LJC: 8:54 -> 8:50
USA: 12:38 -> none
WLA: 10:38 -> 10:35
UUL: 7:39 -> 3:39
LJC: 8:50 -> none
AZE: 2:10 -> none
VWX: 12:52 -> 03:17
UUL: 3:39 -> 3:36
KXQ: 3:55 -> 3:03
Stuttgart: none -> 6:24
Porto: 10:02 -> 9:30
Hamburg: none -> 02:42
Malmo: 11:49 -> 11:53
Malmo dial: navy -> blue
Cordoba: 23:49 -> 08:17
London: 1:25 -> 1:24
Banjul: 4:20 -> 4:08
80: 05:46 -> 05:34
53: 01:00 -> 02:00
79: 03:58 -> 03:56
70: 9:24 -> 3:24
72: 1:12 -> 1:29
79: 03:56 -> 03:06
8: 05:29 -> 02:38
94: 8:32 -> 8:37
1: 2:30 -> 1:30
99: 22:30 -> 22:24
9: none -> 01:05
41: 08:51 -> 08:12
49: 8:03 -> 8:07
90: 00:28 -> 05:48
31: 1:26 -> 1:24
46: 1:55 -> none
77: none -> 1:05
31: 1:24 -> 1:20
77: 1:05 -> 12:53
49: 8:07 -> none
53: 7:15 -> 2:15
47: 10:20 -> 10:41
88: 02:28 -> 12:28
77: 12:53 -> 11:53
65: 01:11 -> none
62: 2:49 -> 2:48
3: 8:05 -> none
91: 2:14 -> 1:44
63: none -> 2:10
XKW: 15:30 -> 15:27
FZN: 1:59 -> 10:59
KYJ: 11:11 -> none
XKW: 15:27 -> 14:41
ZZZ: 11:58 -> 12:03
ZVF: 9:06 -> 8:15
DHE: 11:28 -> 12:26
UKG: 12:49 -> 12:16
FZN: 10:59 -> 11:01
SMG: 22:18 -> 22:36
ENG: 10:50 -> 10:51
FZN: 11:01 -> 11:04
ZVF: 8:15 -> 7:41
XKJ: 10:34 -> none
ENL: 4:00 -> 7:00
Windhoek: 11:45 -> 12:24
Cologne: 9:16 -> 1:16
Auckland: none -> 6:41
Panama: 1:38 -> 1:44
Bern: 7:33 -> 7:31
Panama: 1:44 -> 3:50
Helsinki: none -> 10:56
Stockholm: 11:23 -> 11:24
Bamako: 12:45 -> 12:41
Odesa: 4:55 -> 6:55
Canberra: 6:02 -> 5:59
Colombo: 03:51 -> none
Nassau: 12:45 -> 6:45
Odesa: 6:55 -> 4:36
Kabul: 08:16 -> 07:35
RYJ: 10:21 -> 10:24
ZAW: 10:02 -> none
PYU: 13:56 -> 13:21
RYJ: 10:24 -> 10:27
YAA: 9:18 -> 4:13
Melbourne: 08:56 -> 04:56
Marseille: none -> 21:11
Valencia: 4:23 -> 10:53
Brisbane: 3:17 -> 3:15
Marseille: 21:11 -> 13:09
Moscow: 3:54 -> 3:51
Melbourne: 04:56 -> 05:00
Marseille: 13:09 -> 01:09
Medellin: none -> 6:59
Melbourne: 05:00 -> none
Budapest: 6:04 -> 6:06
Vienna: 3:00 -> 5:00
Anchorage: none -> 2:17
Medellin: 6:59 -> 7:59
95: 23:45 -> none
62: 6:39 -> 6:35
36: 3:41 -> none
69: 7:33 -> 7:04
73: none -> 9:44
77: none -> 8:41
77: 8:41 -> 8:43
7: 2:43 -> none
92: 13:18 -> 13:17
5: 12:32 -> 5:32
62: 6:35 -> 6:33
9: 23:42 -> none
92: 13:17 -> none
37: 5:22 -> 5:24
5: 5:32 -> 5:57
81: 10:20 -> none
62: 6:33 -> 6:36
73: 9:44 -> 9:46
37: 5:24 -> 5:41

══════════════════════════════

Reproduce los datos desde su primera línea hasta la línea que contiene "80: 05:46 -> 05:34", ambas incluidas, sustituyendo "Malmo" por "Malmö" y sin ningún otro cambio.

LJC: 8:54 -> 8:50
USA: 12:38 -> none
WLA: 10:38 -> 10:35
UUL: 7:39 -> 3:39
LJC: 8:50 -> none
AZE: 2:10 -> none
VWX: 12:52 -> 03:17
UUL: 3:39 -> 3:36
KXQ: 3:55 -> 3:03
Stuttgart: none -> 6:24
Porto: 10:02 -> 9:30
Hamburg: none -> 02:42
Malmö: 11:49 -> 11:53
Malmö dial: navy -> blue
Cordoba: 23:49 -> 08:17
London: 1:25 -> 1:24
Banjul: 4:20 -> 4:08
80: 05:46 -> 05:34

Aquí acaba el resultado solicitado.